◆ **TASK DIRECTIONS**: Write out again, unchanged, the line that has "LINE pin AO: none -> GP13" and each following line through the end of the entries below; leave pictures out.

◆ **Data excerpts**:
_ _ _ _ _
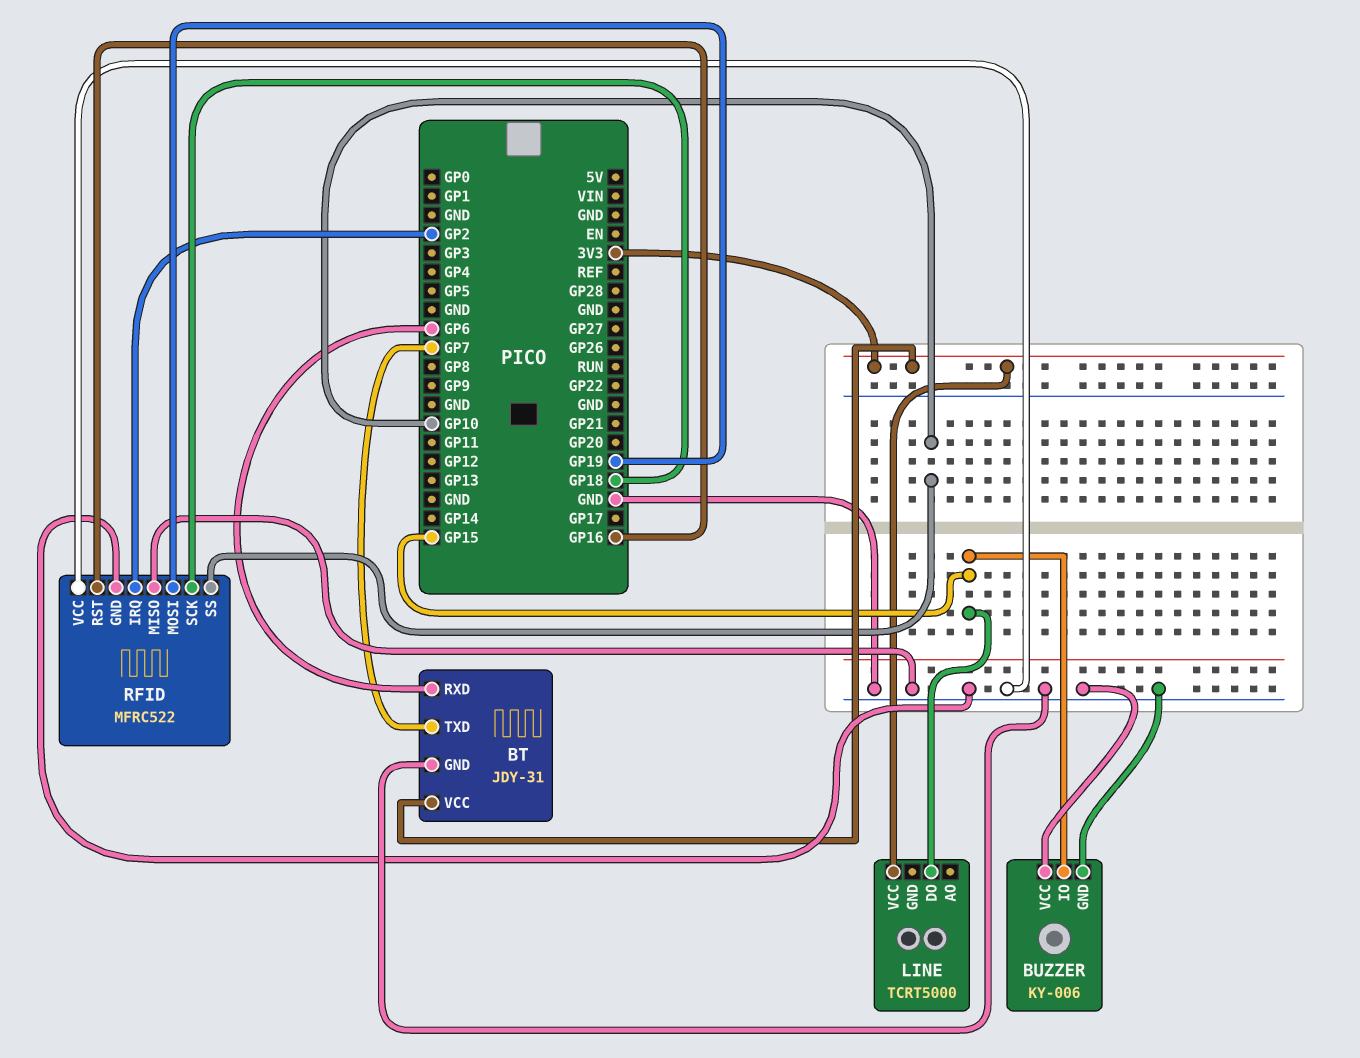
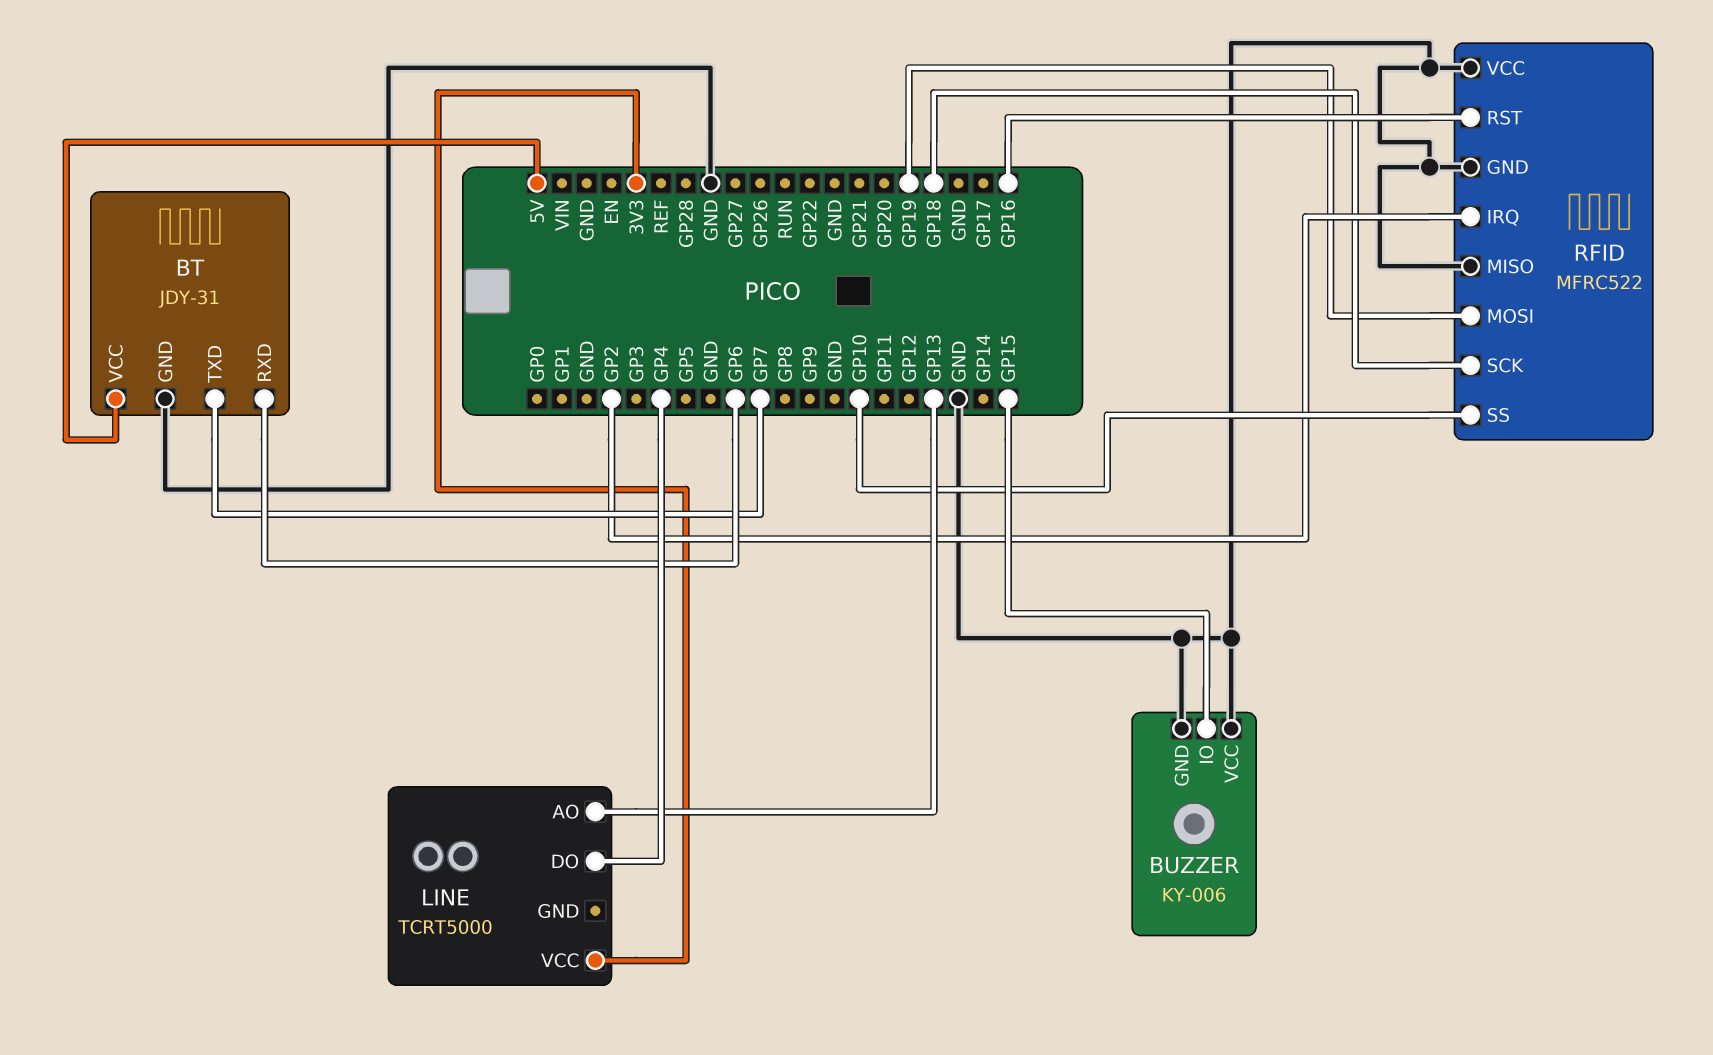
BT pin VCC: 3V3 -> 5V
LINE pin AO: none -> GP13
LINE pin DO: GP15 -> GP4

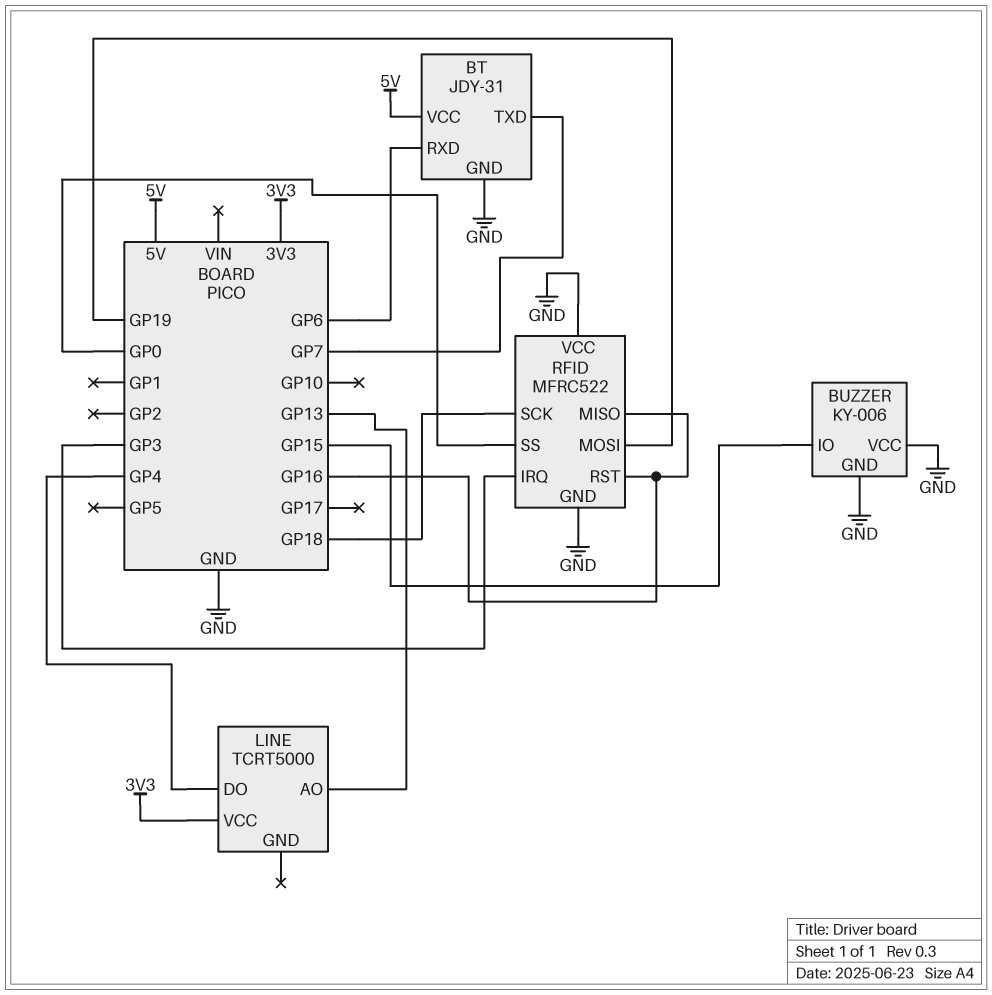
RFID pin IRQ: GP2 -> GP3
RFID pin MISO: GND -> GP16
RFID pin SS: GP10 -> GP0

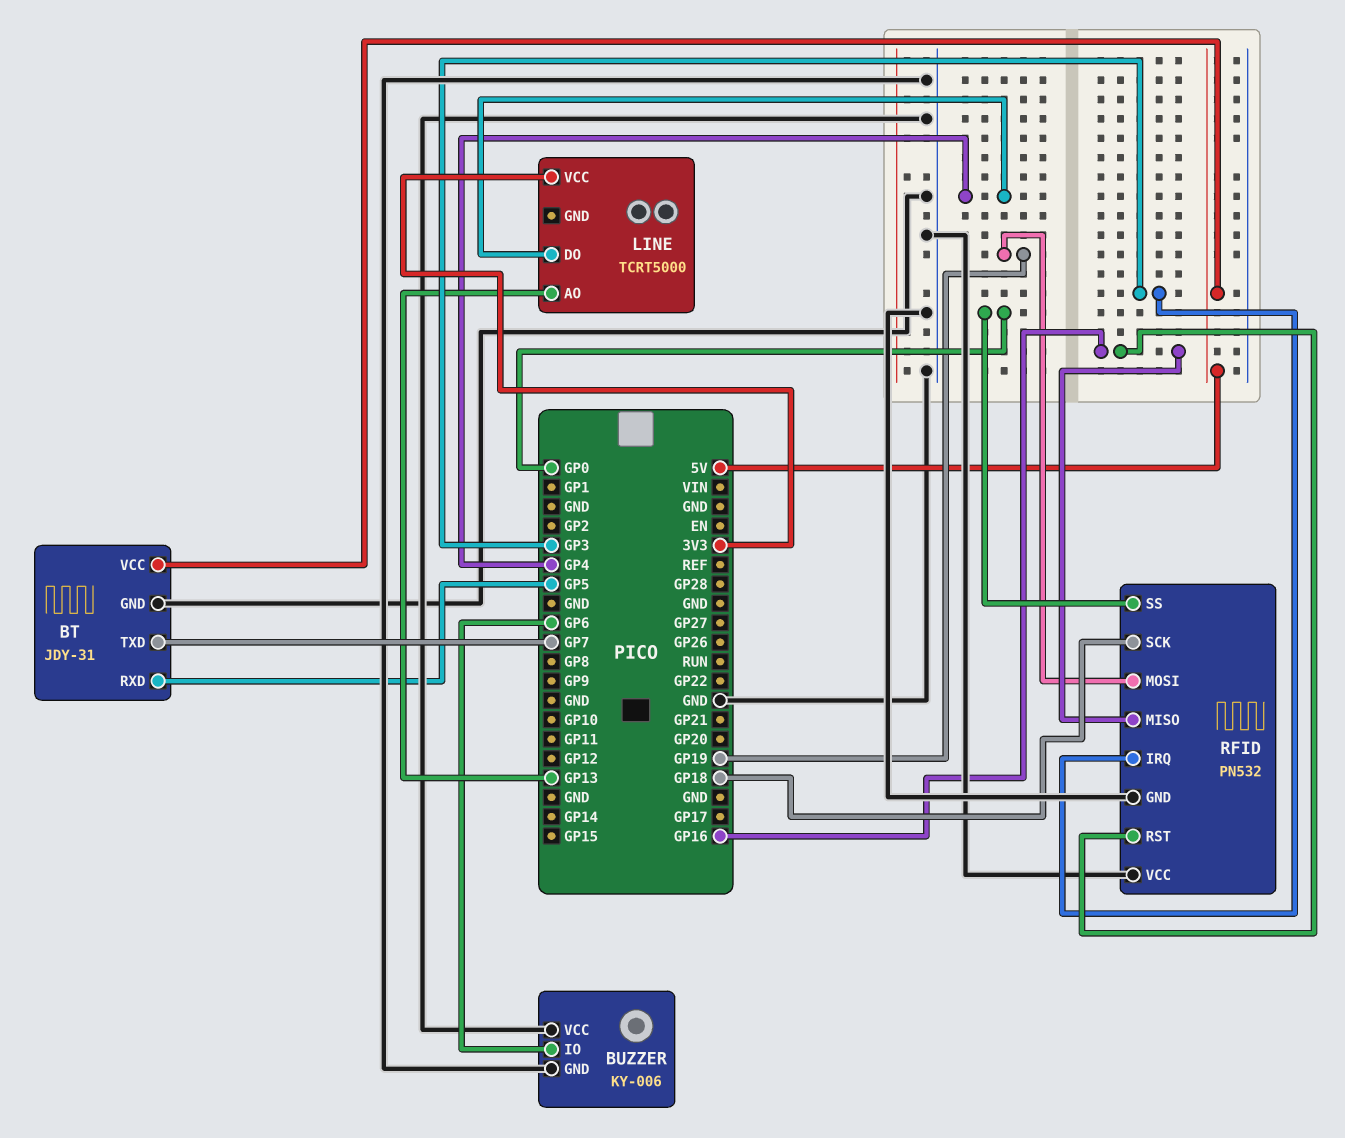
BT pin RXD: GP6 -> GP5
BUZZER pin IO: GP15 -> GP6
RFID: MFRC522 -> PN532

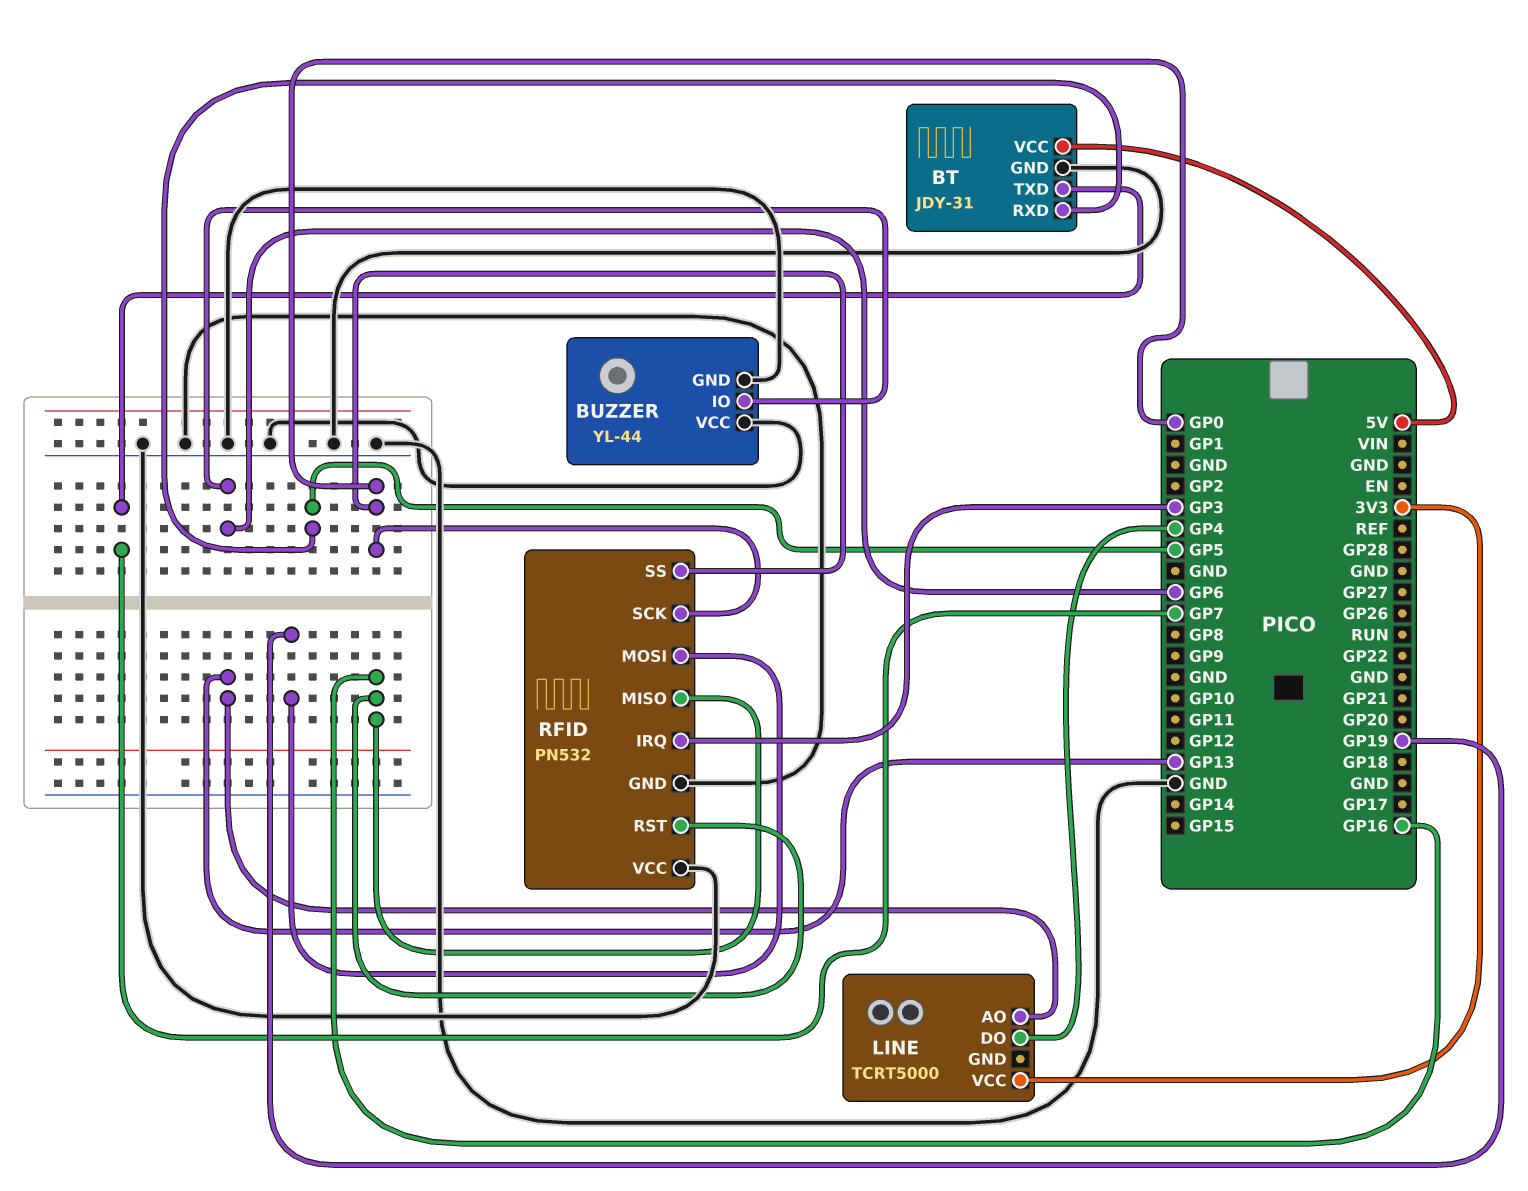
BUZZER: KY-006 -> YL-44
RFID pin SCK: GP18 -> GP0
_ _ _ _ _
◆ **TASK RESULT**:
LINE pin AO: none -> GP13
LINE pin DO: GP15 -> GP4

RFID pin IRQ: GP2 -> GP3
RFID pin MISO: GND -> GP16
RFID pin SS: GP10 -> GP0

BT pin RXD: GP6 -> GP5
BUZZER pin IO: GP15 -> GP6
RFID: MFRC522 -> PN532

BUZZER: KY-006 -> YL-44
RFID pin SCK: GP18 -> GP0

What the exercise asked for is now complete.